Exercise directions
Rewrite every line of the records, swapping "location" for "position" and leaving everything else unchanged.

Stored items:
******************************

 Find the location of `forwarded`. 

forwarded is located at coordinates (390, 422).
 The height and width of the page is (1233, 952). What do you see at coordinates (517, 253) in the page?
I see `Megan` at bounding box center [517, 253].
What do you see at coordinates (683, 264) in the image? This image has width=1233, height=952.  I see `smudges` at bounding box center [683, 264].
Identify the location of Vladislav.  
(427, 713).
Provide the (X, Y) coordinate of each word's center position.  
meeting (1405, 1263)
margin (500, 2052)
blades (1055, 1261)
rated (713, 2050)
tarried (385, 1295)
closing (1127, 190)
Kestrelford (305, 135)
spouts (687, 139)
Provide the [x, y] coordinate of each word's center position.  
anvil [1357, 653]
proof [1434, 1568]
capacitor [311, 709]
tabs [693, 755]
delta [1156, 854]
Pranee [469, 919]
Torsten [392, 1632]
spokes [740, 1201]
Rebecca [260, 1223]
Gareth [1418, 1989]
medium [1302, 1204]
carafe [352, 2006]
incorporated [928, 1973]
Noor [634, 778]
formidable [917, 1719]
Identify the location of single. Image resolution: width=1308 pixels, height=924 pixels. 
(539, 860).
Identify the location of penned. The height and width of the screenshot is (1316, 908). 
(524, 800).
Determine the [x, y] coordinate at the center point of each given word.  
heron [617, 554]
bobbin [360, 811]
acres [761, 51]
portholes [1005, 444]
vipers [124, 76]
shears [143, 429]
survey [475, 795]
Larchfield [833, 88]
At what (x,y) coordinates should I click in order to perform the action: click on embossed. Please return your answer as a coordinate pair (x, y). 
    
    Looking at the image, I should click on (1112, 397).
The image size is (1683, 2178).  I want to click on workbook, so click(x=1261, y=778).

******************************

Task solution
 Find the position of `forwarded`. 

forwarded is located at coordinates (390, 422).
 The height and width of the page is (1233, 952). What do you see at coordinates (517, 253) in the page?
I see `Megan` at bounding box center [517, 253].
What do you see at coordinates (683, 264) in the image? This image has width=1233, height=952.  I see `smudges` at bounding box center [683, 264].
Identify the position of Vladislav.  
(427, 713).
Provide the (X, Y) coordinate of each word's center position.  
meeting (1405, 1263)
margin (500, 2052)
blades (1055, 1261)
rated (713, 2050)
tarried (385, 1295)
closing (1127, 190)
Kestrelford (305, 135)
spouts (687, 139)
Provide the [x, y] coordinate of each word's center position.  
anvil [1357, 653]
proof [1434, 1568]
capacitor [311, 709]
tabs [693, 755]
delta [1156, 854]
Pranee [469, 919]
Torsten [392, 1632]
spokes [740, 1201]
Rebecca [260, 1223]
Gareth [1418, 1989]
medium [1302, 1204]
carafe [352, 2006]
incorporated [928, 1973]
Noor [634, 778]
formidable [917, 1719]
Identify the position of single. Image resolution: width=1308 pixels, height=924 pixels. 
(539, 860).
Identify the position of penned. The height and width of the screenshot is (1316, 908). 
(524, 800).
Determine the [x, y] coordinate at the center point of each given word.  
heron [617, 554]
bobbin [360, 811]
acres [761, 51]
portholes [1005, 444]
vipers [124, 76]
shears [143, 429]
survey [475, 795]
Larchfield [833, 88]
At what (x,y) coordinates should I click in order to perform the action: click on embossed. Please return your answer as a coordinate pair (x, y). 
    
    Looking at the image, I should click on (1112, 397).
The image size is (1683, 2178).  I want to click on workbook, so click(x=1261, y=778).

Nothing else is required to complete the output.